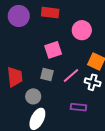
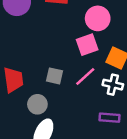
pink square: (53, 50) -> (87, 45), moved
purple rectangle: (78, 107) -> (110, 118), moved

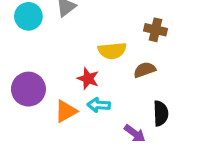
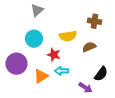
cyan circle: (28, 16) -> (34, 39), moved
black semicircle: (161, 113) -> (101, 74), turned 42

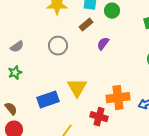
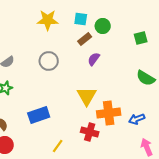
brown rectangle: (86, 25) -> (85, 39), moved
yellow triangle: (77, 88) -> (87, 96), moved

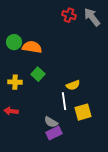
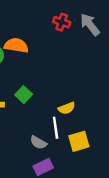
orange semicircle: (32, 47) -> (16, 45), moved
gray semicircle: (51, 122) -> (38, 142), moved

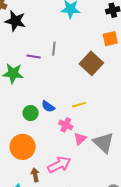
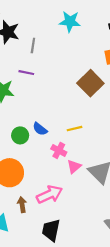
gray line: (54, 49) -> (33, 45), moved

WHAT THE TASK ASKS:
Your task is to retype all the entries exactly and leave out any pictures.

SOLUTION FOR THIS EXERCISE:
pink square: (53, 50) -> (87, 45), moved
purple rectangle: (78, 107) -> (110, 118), moved

cyan circle: (28, 16) -> (34, 39), moved
black semicircle: (161, 113) -> (101, 74), turned 42

brown rectangle: (86, 25) -> (85, 39), moved
yellow triangle: (77, 88) -> (87, 96), moved

orange semicircle: (32, 47) -> (16, 45), moved
gray semicircle: (51, 122) -> (38, 142), moved

gray line: (54, 49) -> (33, 45), moved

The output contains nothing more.